**Dataset content**
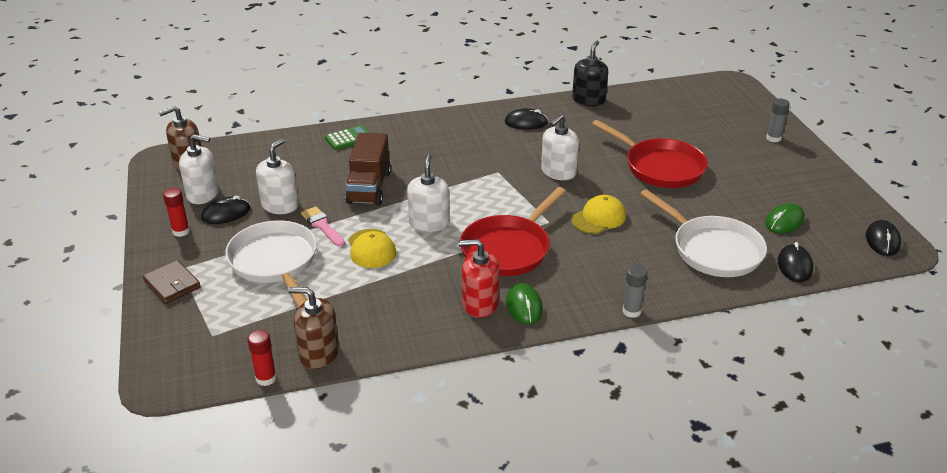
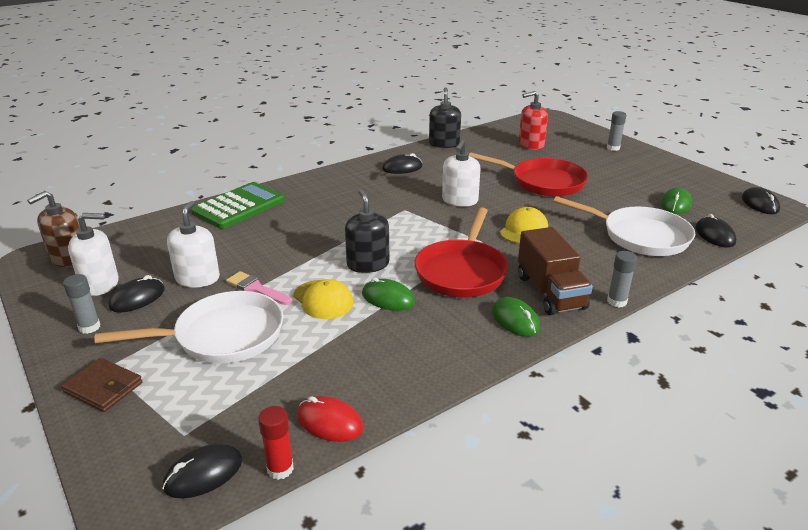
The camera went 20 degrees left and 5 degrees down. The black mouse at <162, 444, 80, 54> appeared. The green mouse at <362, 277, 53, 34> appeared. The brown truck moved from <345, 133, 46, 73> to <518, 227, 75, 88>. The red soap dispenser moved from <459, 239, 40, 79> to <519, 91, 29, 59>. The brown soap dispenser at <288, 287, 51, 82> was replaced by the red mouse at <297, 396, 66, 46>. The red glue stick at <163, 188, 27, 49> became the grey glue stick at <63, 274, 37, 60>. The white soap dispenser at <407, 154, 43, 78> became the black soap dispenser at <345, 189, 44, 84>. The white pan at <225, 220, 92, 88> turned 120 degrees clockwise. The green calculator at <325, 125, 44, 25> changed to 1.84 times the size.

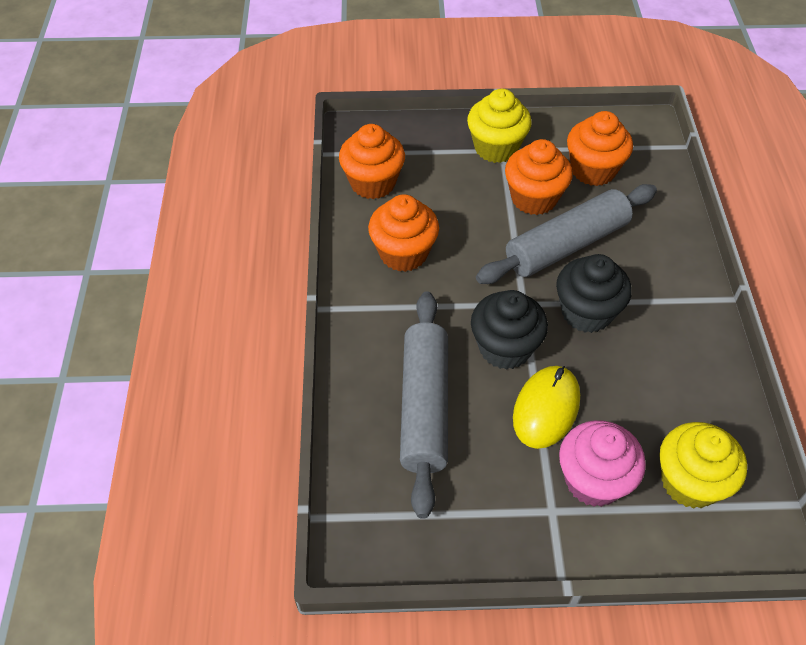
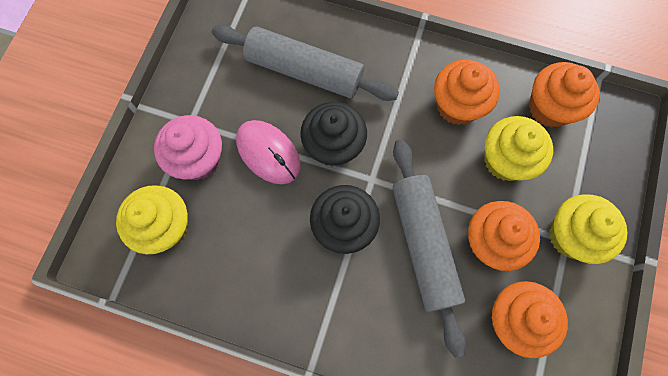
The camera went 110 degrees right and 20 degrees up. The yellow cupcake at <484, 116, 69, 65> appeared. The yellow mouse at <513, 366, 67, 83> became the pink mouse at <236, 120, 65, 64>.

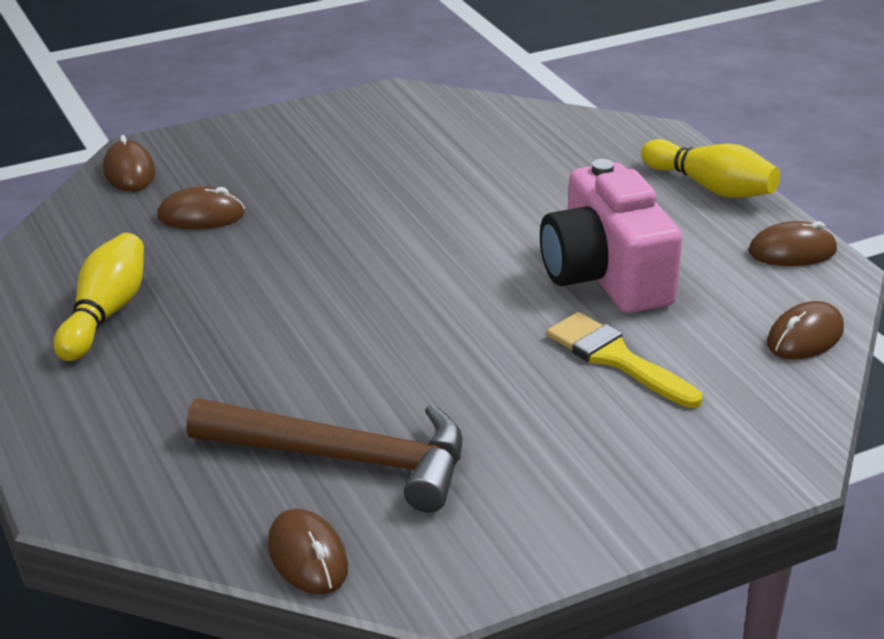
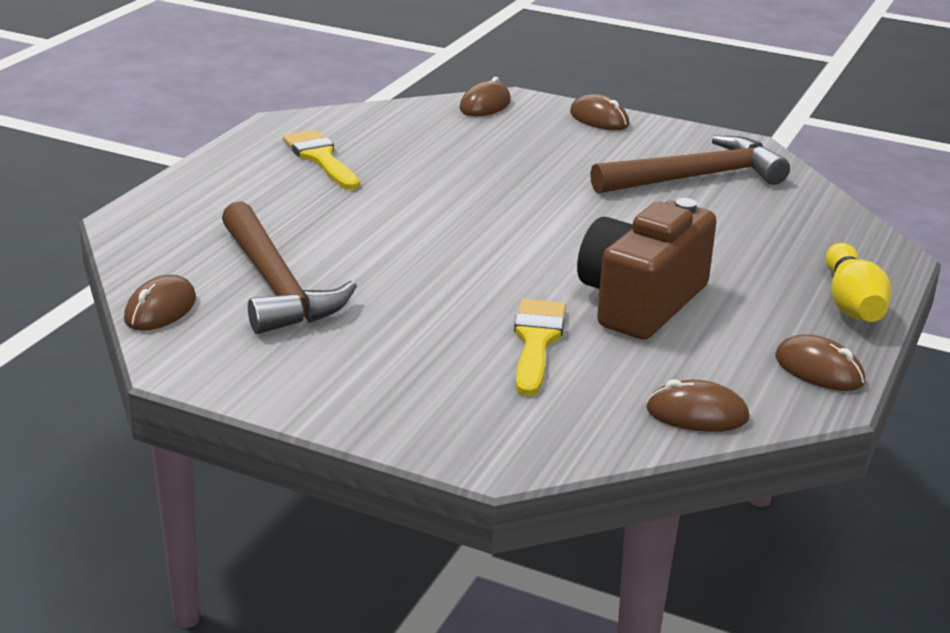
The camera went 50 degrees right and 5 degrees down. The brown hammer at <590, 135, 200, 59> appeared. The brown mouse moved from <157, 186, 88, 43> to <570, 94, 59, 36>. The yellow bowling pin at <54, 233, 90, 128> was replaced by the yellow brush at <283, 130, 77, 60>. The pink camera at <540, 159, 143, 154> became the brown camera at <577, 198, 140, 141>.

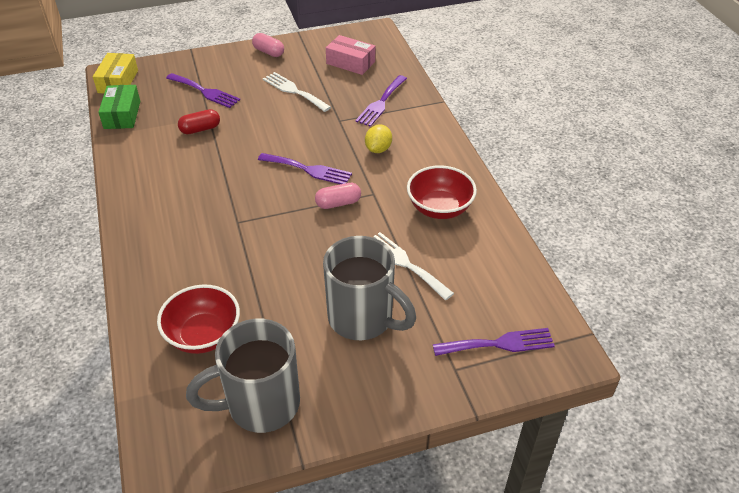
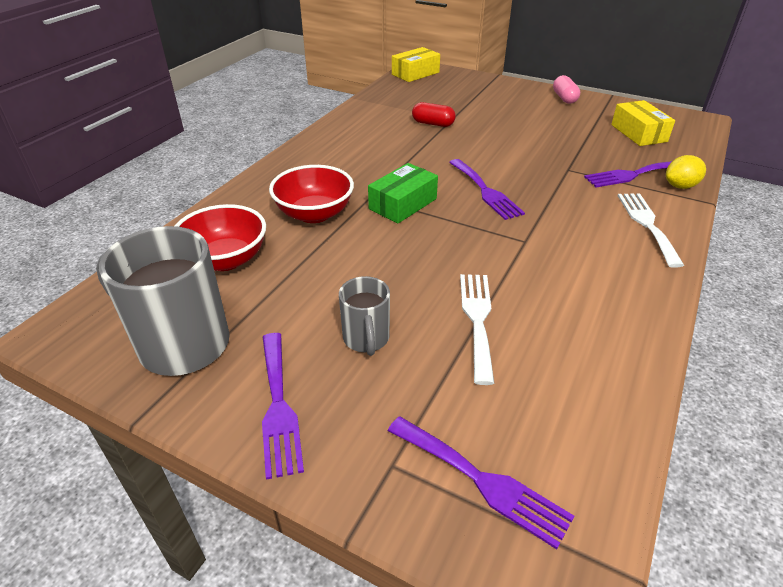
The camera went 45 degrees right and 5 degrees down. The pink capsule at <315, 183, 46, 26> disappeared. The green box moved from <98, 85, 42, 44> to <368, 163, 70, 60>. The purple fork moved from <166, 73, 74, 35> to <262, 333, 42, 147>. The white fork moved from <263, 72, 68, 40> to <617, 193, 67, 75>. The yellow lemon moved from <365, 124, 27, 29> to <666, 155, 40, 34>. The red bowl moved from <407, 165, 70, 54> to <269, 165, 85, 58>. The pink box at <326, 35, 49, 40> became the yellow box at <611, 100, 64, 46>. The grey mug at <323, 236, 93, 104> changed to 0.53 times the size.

**What the exercise asks**
The answer is the lines above, word for word, from the first one through the one containing "The camera went 50"; it includes no pictures.

**Response to the task**
The camera went 20 degrees left and 5 degrees down. The black mouse at <162, 444, 80, 54> appeared. The green mouse at <362, 277, 53, 34> appeared. The brown truck moved from <345, 133, 46, 73> to <518, 227, 75, 88>. The red soap dispenser moved from <459, 239, 40, 79> to <519, 91, 29, 59>. The brown soap dispenser at <288, 287, 51, 82> was replaced by the red mouse at <297, 396, 66, 46>. The red glue stick at <163, 188, 27, 49> became the grey glue stick at <63, 274, 37, 60>. The white soap dispenser at <407, 154, 43, 78> became the black soap dispenser at <345, 189, 44, 84>. The white pan at <225, 220, 92, 88> turned 120 degrees clockwise. The green calculator at <325, 125, 44, 25> changed to 1.84 times the size.

The camera went 110 degrees right and 20 degrees up. The yellow cupcake at <484, 116, 69, 65> appeared. The yellow mouse at <513, 366, 67, 83> became the pink mouse at <236, 120, 65, 64>.

The camera went 50 degrees right and 5 degrees down. The brown hammer at <590, 135, 200, 59> appeared. The brown mouse moved from <157, 186, 88, 43> to <570, 94, 59, 36>. The yellow bowling pin at <54, 233, 90, 128> was replaced by the yellow brush at <283, 130, 77, 60>. The pink camera at <540, 159, 143, 154> became the brown camera at <577, 198, 140, 141>.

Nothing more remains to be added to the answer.